TASK DETAILS: Set down the line that contains "brown hat [347,116,469,221] -> none" and every line after it to the end of the entries, exactly as they stand and nothing more.

EXTRACTED MATERIAL:

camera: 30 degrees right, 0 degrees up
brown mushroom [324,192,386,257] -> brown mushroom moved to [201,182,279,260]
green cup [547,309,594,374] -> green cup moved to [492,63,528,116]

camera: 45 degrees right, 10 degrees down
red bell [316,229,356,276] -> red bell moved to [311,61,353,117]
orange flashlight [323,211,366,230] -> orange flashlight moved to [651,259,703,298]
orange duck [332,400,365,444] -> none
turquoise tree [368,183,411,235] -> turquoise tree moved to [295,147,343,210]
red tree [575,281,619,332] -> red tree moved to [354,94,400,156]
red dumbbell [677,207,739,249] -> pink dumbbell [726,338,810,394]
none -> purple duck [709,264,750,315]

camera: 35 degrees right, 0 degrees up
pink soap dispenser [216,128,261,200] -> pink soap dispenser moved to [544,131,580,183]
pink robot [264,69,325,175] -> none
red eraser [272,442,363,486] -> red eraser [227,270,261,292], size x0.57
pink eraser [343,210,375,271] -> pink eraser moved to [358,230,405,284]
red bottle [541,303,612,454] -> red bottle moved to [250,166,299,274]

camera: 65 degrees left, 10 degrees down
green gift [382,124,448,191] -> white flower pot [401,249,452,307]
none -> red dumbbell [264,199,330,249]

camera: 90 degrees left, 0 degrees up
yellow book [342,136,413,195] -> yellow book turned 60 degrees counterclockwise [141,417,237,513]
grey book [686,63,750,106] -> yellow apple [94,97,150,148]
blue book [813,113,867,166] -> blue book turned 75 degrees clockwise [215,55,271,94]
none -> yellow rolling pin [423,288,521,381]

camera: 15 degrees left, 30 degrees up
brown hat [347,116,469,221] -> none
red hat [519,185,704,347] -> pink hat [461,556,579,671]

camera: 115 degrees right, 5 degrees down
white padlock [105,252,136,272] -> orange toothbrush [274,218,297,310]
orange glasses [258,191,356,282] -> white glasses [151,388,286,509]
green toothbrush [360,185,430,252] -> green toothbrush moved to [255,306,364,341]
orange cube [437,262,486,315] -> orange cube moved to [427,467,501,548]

EXERCISE RESULT:
brown hat [347,116,469,221] -> none
red hat [519,185,704,347] -> pink hat [461,556,579,671]

camera: 115 degrees right, 5 degrees down
white padlock [105,252,136,272] -> orange toothbrush [274,218,297,310]
orange glasses [258,191,356,282] -> white glasses [151,388,286,509]
green toothbrush [360,185,430,252] -> green toothbrush moved to [255,306,364,341]
orange cube [437,262,486,315] -> orange cube moved to [427,467,501,548]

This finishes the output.